Required work =>
Take every line from the listing below that includes "cyan" and copy it.

Data shown =>

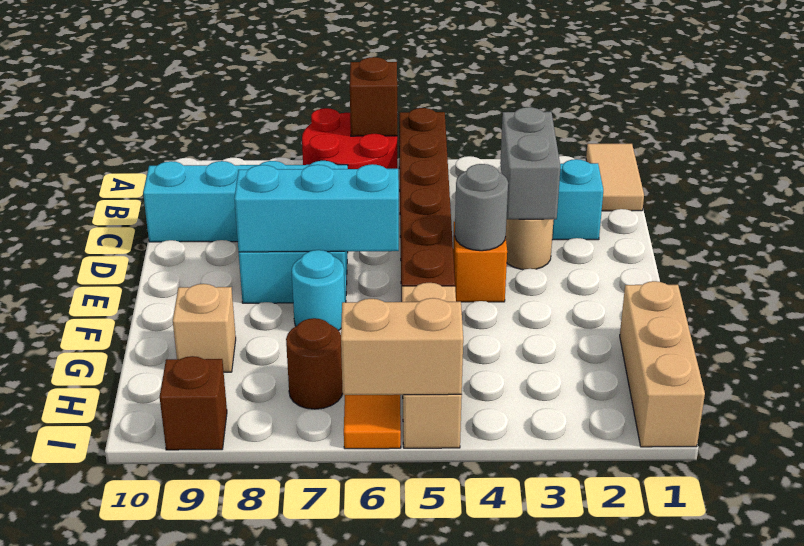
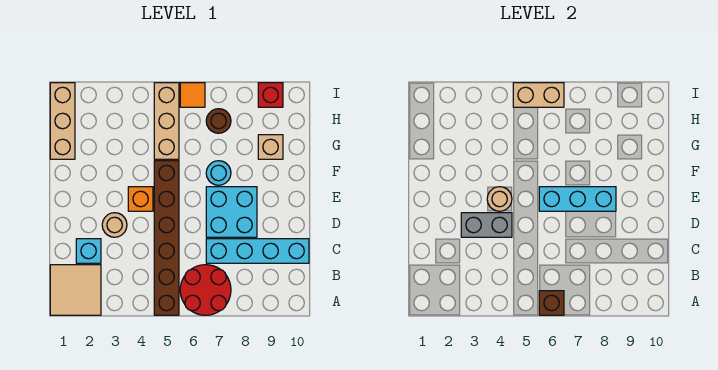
tan tile A1:B1 level 1 -> tan tile A1:B2 level 1
grey brick C3:D3 level 2 -> grey brick D3:D4 level 2
grey round brick E4 level 2 -> tan round brick E4 level 2
brown brick I9 level 1 -> red brick I9 level 1

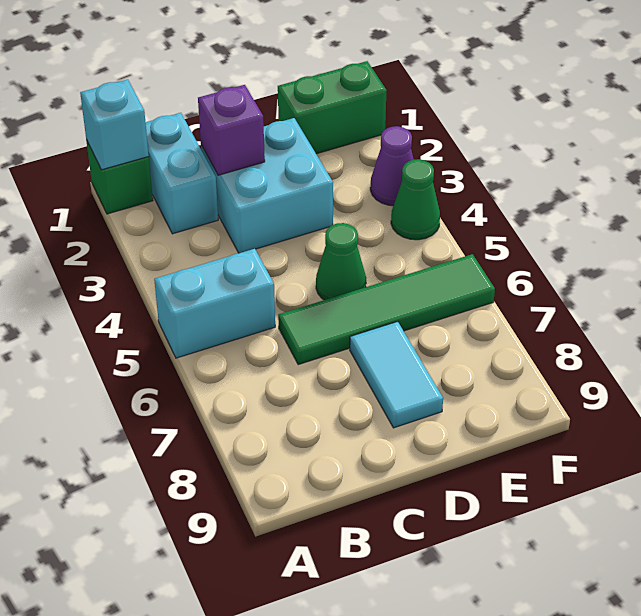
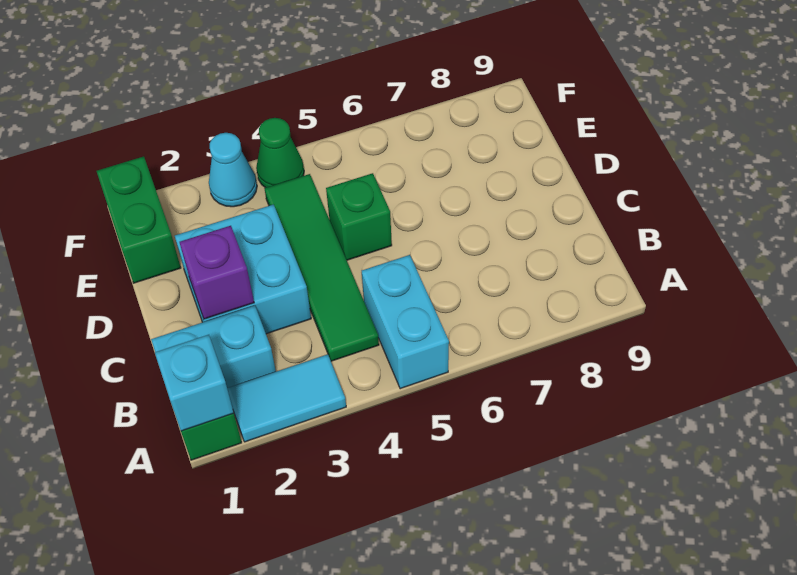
green tile C6:F6 level 1 -> green tile B4:E4 level 1
green cone D5 level 1 -> green brick D5 level 1
cyan tile D7:D8 level 1 -> cyan tile A2:A3 level 1
purple cone F3 level 1 -> cyan cone F3 level 1

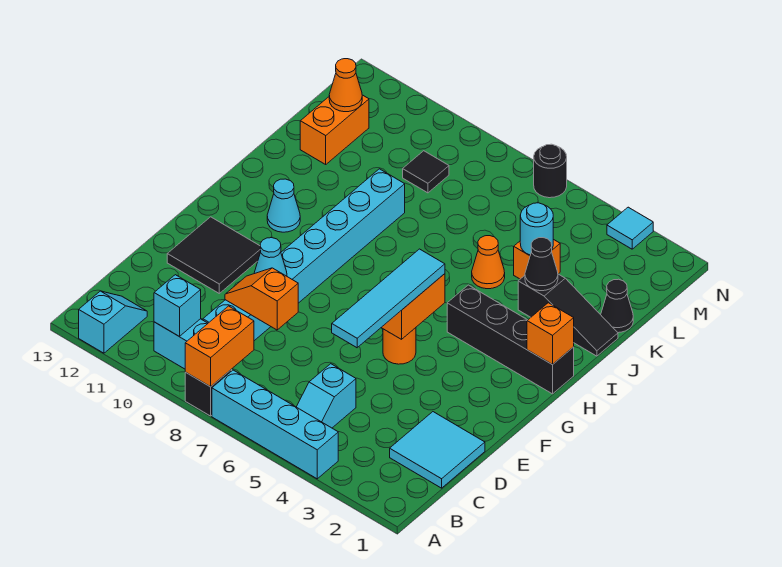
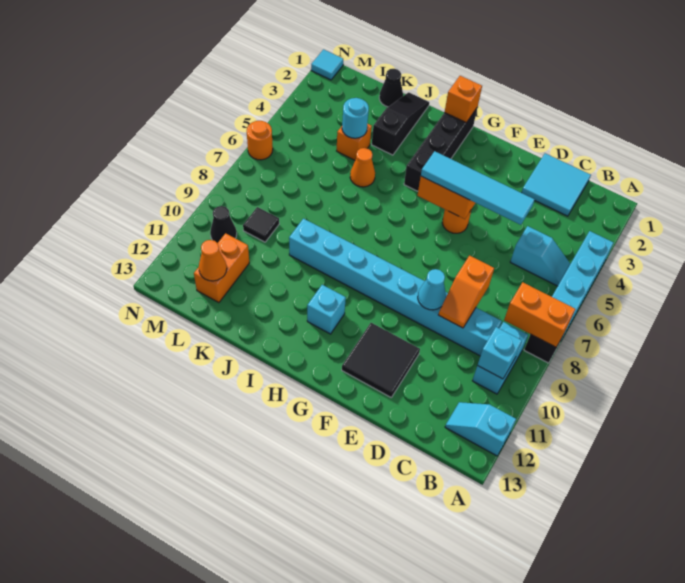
cyan cone H11 level 1 -> cyan brick H11 level 1
black cone J3 level 2 -> black cone M10 level 1
orange brick K12:L12 level 1 -> orange brick L11:L12 level 1
cyan tile N3 level 1 -> cyan tile N1 level 1
black round brick N6 level 1 -> orange round brick N6 level 1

Solution to this exercise =>
cyan tile D7:D8 level 1 -> cyan tile A2:A3 level 1
purple cone F3 level 1 -> cyan cone F3 level 1
cyan cone H11 level 1 -> cyan brick H11 level 1
cyan tile N3 level 1 -> cyan tile N1 level 1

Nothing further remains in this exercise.